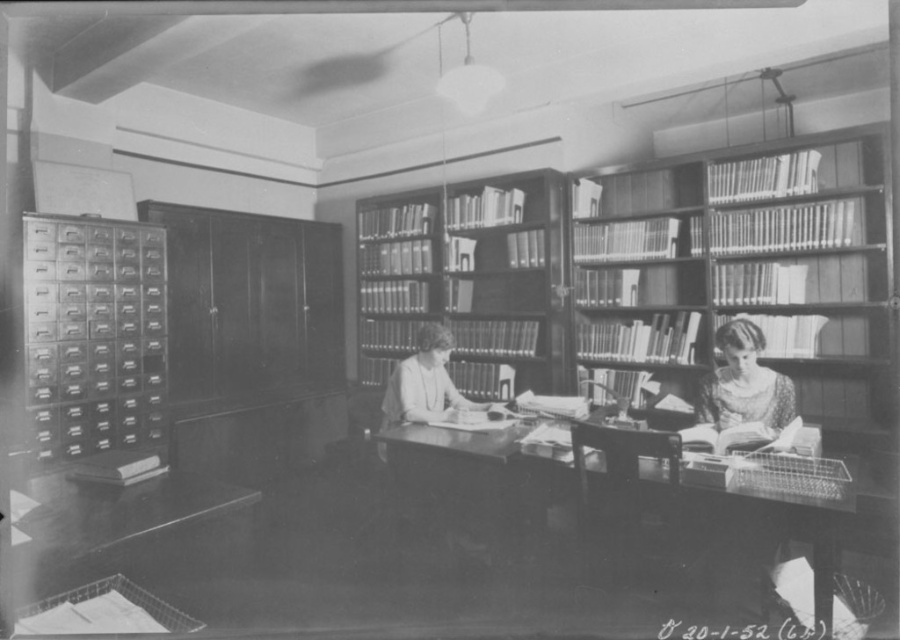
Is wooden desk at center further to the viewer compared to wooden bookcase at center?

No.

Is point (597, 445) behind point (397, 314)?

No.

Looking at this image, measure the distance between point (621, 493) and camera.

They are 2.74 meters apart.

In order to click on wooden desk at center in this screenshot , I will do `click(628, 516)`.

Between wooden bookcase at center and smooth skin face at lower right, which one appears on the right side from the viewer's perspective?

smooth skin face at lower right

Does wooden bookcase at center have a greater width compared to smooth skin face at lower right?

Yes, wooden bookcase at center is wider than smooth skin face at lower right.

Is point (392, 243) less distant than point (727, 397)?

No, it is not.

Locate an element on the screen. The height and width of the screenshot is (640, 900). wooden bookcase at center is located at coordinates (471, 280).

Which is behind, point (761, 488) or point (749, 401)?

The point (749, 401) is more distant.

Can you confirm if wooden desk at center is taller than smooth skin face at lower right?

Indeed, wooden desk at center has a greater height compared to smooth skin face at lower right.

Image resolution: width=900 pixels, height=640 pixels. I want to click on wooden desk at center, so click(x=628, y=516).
━━━
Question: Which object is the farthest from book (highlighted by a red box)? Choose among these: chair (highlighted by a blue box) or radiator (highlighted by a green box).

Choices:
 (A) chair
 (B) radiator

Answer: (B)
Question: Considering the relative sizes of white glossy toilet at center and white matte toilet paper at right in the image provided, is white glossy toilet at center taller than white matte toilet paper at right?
━━━
> TRY IT
How many lines of the records above contain the word "behind", matching case exactly? Give only the number.

> ANSWER FOR THE TASK
2